* About this exercise
Every line with the word "turquoise" in it should be extracted from the data that follows.

* Task data

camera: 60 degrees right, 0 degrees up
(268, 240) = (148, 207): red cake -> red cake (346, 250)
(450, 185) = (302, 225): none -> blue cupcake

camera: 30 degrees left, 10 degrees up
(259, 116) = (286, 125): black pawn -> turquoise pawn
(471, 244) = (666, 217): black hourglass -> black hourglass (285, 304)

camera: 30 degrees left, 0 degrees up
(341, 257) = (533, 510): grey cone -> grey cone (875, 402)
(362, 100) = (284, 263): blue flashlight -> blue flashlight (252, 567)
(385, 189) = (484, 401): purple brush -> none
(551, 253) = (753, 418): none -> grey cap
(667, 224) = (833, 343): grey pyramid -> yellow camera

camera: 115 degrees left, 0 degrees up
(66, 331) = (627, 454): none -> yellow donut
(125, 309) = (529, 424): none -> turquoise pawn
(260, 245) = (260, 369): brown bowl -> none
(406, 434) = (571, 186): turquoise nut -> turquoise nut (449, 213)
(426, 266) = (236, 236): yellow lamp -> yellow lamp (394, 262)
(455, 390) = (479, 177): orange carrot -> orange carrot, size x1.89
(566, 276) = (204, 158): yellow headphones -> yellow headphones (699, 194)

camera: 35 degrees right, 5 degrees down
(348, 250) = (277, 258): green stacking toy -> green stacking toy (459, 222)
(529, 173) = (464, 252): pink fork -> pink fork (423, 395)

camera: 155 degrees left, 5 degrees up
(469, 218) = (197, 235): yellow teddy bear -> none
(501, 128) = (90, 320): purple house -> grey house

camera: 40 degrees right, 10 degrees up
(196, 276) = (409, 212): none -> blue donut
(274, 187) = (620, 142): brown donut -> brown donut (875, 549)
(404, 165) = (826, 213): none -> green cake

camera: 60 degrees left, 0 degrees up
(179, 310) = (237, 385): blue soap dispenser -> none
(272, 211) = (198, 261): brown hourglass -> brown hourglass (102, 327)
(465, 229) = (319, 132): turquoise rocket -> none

* Response box
(259, 116) = (286, 125): black pawn -> turquoise pawn
(125, 309) = (529, 424): none -> turquoise pawn
(406, 434) = (571, 186): turquoise nut -> turquoise nut (449, 213)
(465, 229) = (319, 132): turquoise rocket -> none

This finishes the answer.